### Data excerpt

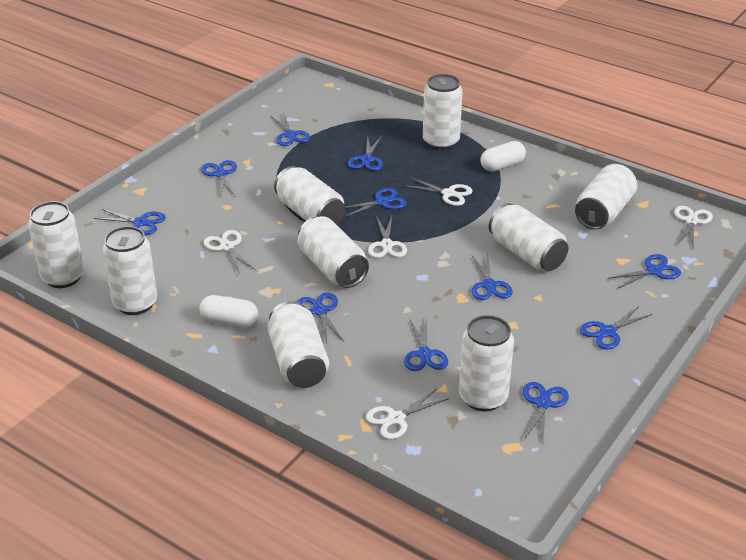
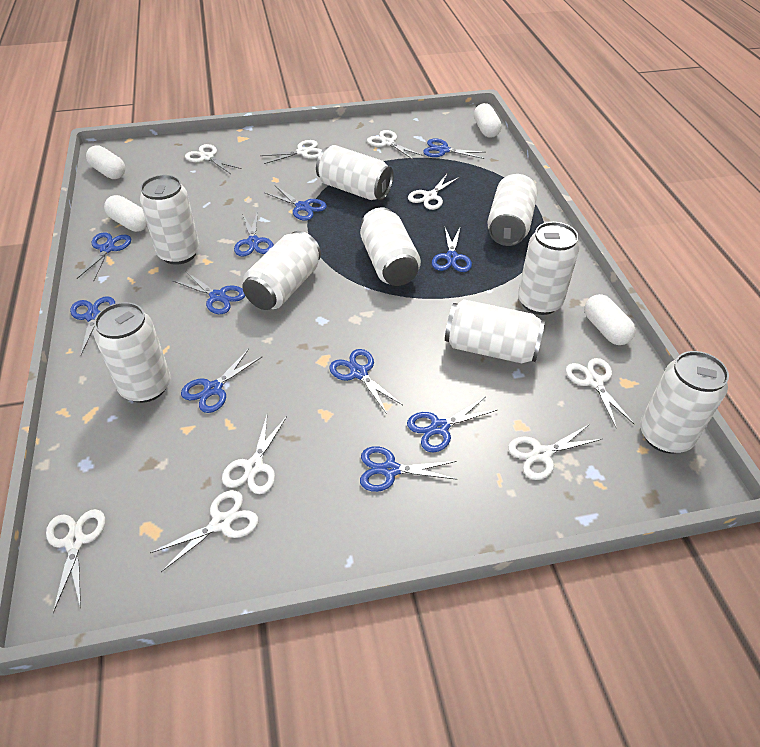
white capsule: 2 -> 4
white scissors: 5 -> 9

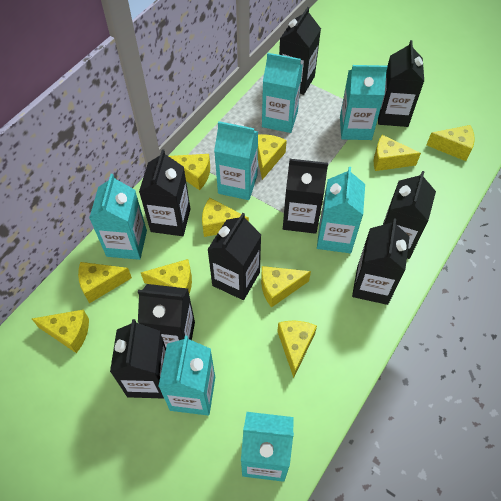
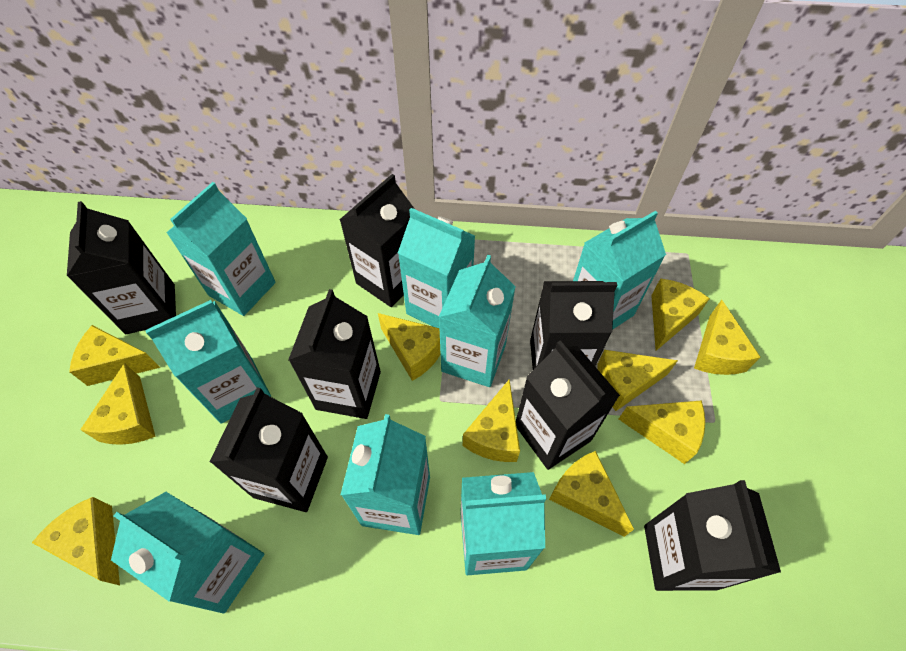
black carton: 9 -> 7
turquoise carton: 7 -> 8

######

● **Required action**
Without including a single picture, restate all of the data word for word.

● **Worked solution**
white capsule: 2 -> 4
white scissors: 5 -> 9

black carton: 9 -> 7
turquoise carton: 7 -> 8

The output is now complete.